MATERIAL FOR THIS EXERCISE —
━━━━━━━━━━━━━━━━

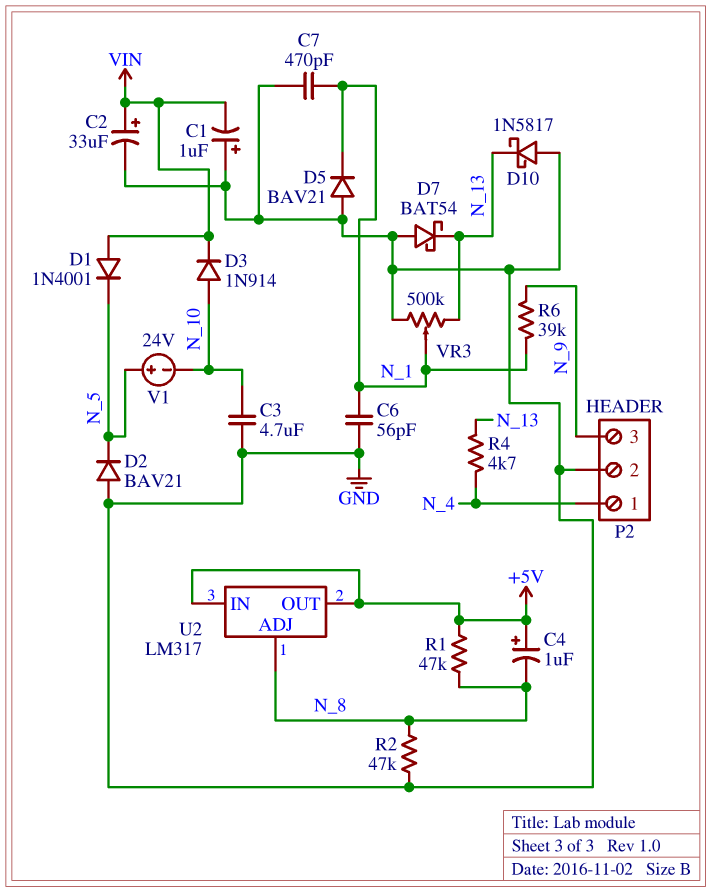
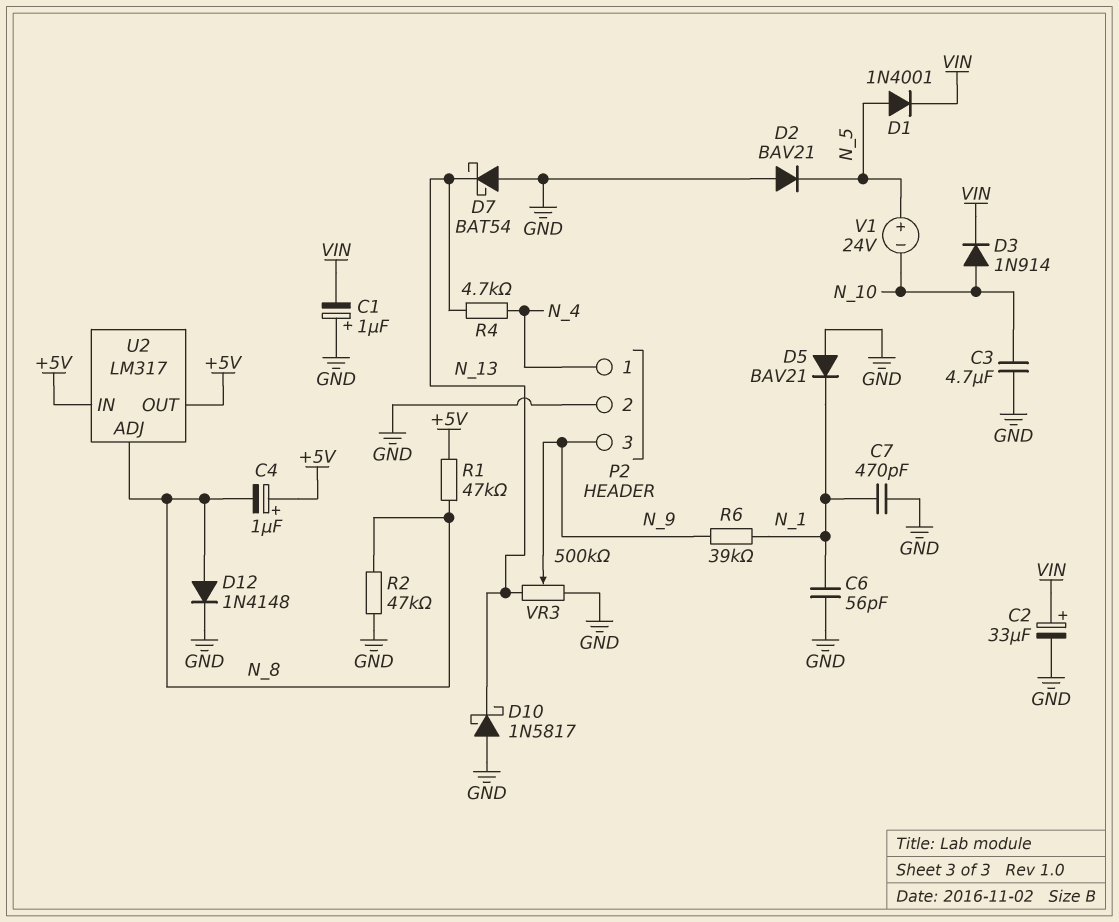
D1: diode 1N4001 (A VIN, K N_5) -> diode 1N4001 (A N_5, K VIN)
D12: none -> diode 1N4148 (A N_8, K GND)
VR3: 500k (GND, N_13, wiper N_1) -> 500k (GND, N_13, wiper N_9)

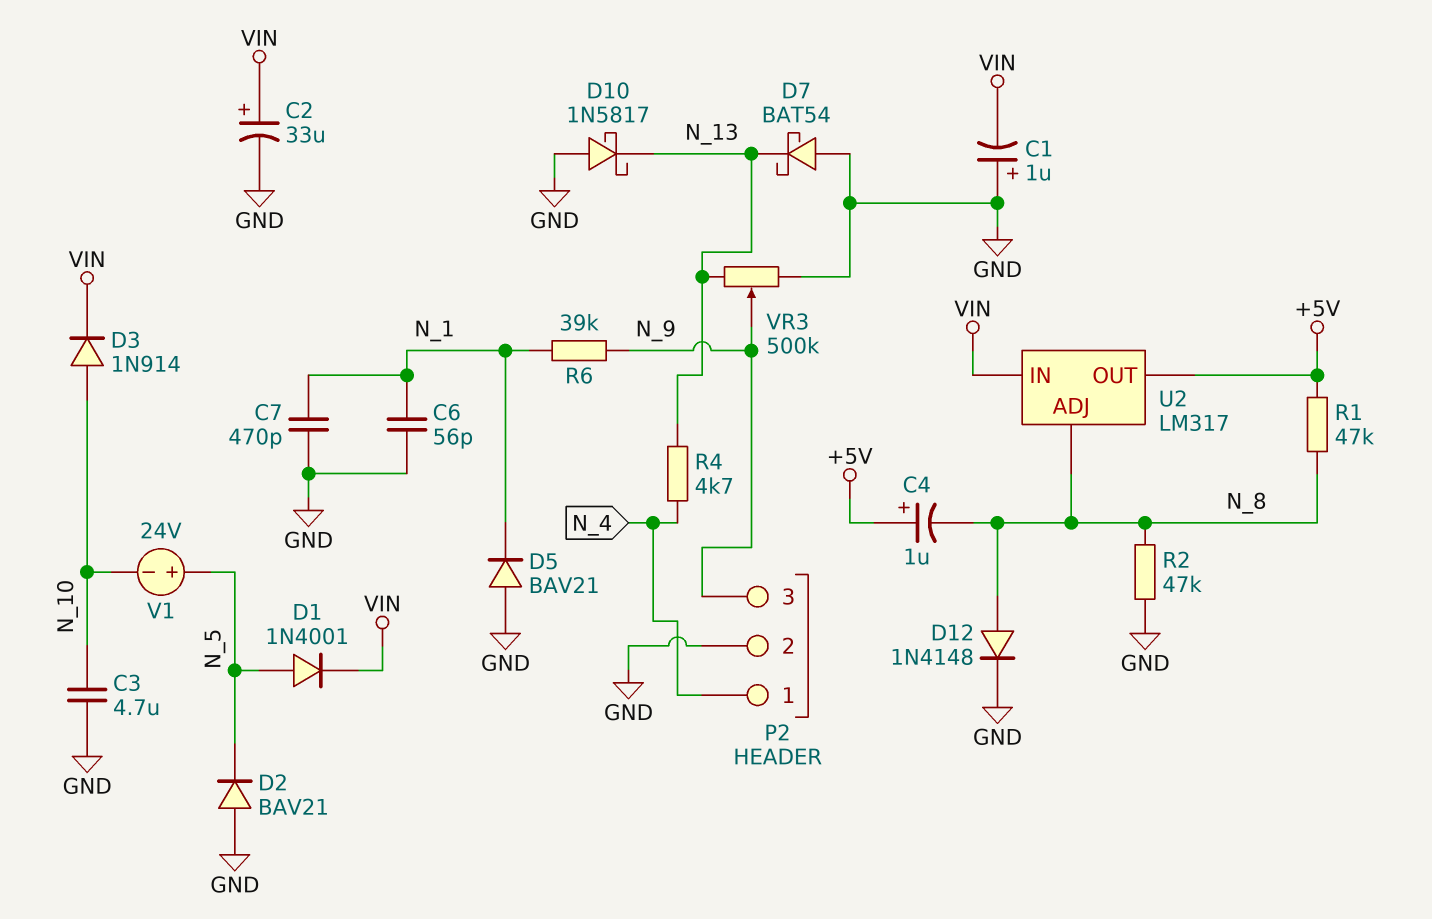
U2 pin IN: +5V -> VIN

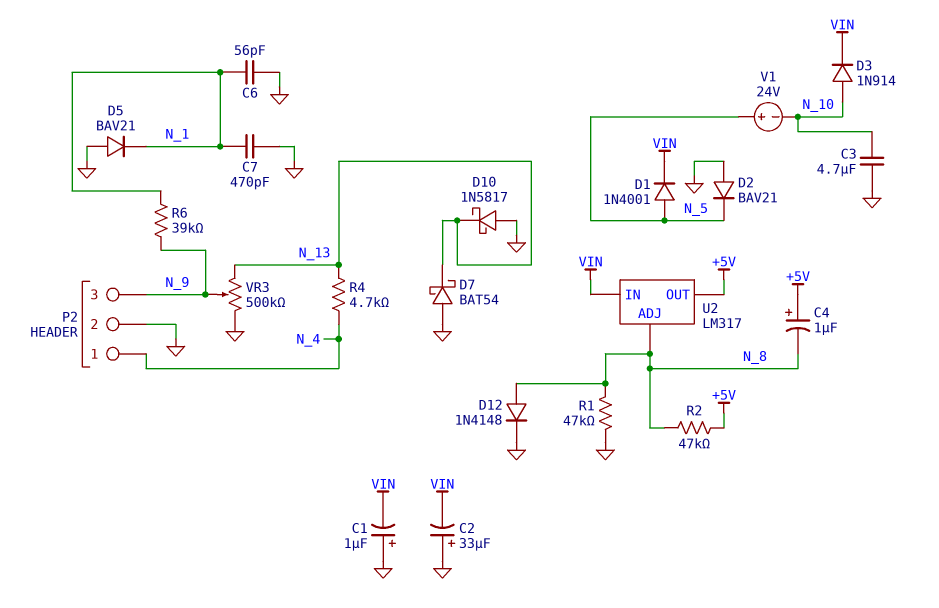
C2: 33uF (plus VIN, minus GND) -> 33uF (plus GND, minus VIN)
R1: 47k (+5V, N_8) -> 47k (GND, N_8)
R2: 47k (GND, N_8) -> 47k (+5V, N_8)

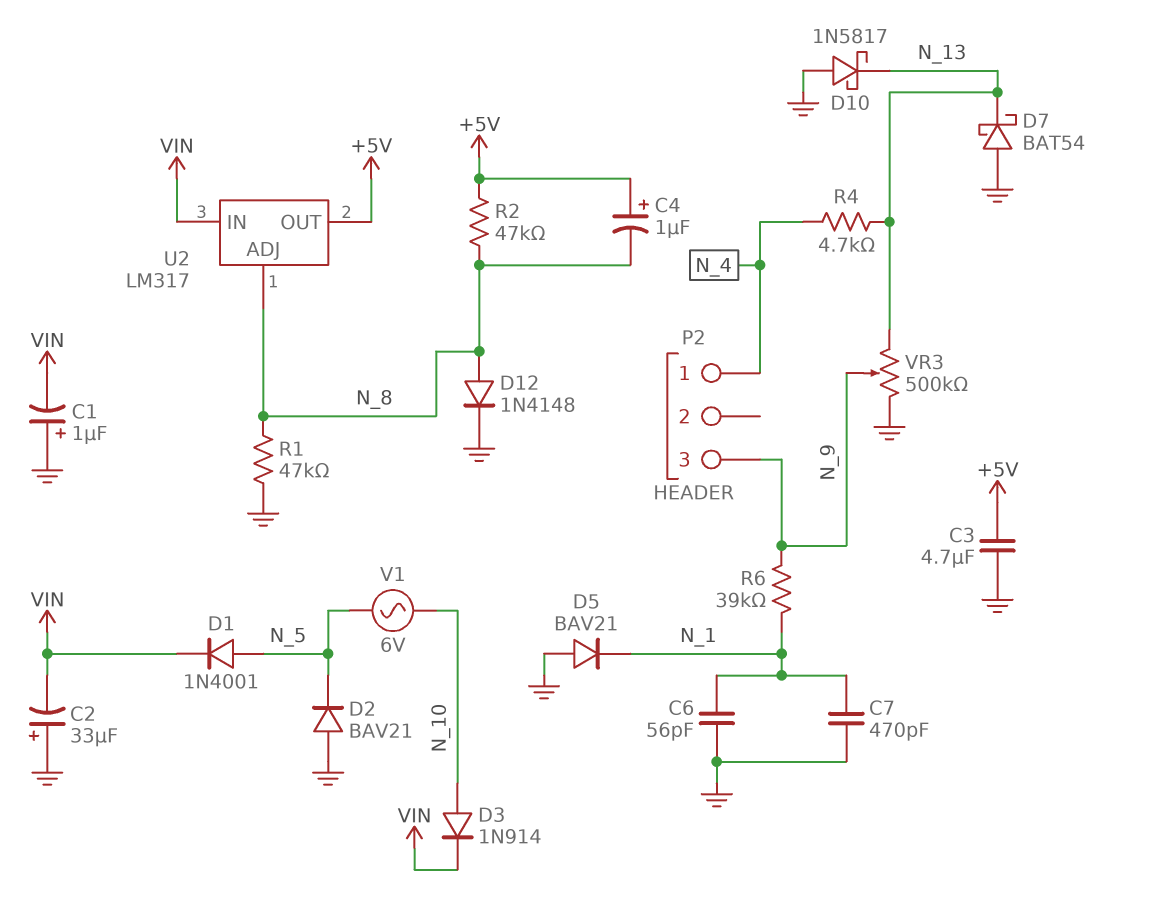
C3: 4.7uF (GND, N_10) -> 4.7uF (+5V, GND)
P2 pin 2: GND -> none
V1: 24V (plus N_5, minus N_10) -> AC 6V (N_5, N_10)

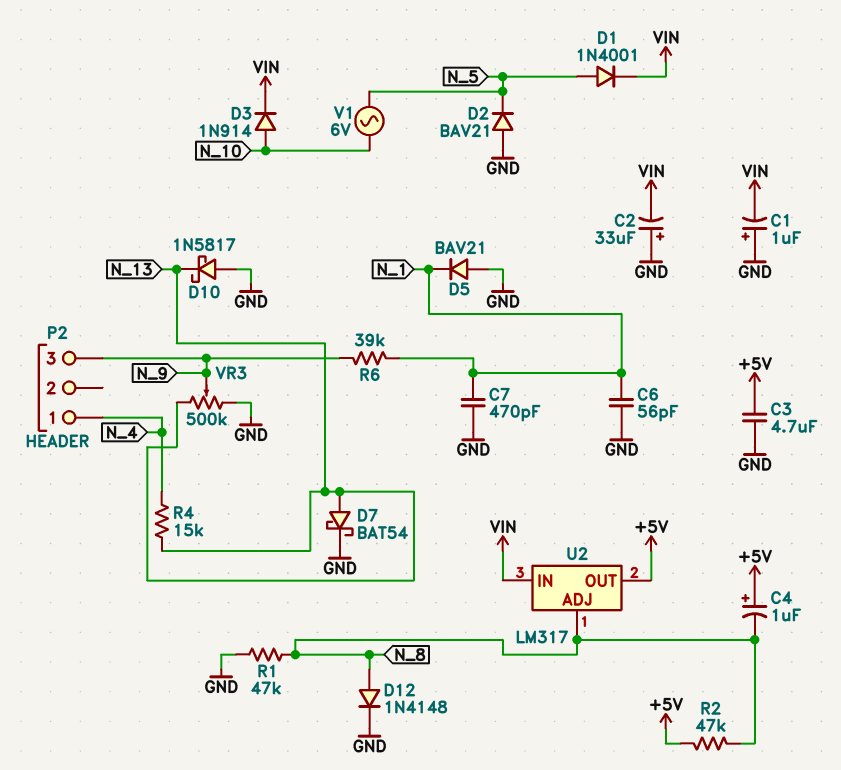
D7: schottky BAT54 (A GND, K N_13) -> schottky BAT54 (A N_13, K GND)
R4: 4.7k (N_4, N_13) -> 15k (N_4, N_13)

━━━━━━━━━━━━━━━━

EXERCISE PROMPT —
Could you reproduce all of the data above exactly and skip any image?

ANSWER AREA —
D1: diode 1N4001 (A VIN, K N_5) -> diode 1N4001 (A N_5, K VIN)
D12: none -> diode 1N4148 (A N_8, K GND)
VR3: 500k (GND, N_13, wiper N_1) -> 500k (GND, N_13, wiper N_9)

U2 pin IN: +5V -> VIN

C2: 33uF (plus VIN, minus GND) -> 33uF (plus GND, minus VIN)
R1: 47k (+5V, N_8) -> 47k (GND, N_8)
R2: 47k (GND, N_8) -> 47k (+5V, N_8)

C3: 4.7uF (GND, N_10) -> 4.7uF (+5V, GND)
P2 pin 2: GND -> none
V1: 24V (plus N_5, minus N_10) -> AC 6V (N_5, N_10)

D7: schottky BAT54 (A GND, K N_13) -> schottky BAT54 (A N_13, K GND)
R4: 4.7k (N_4, N_13) -> 15k (N_4, N_13)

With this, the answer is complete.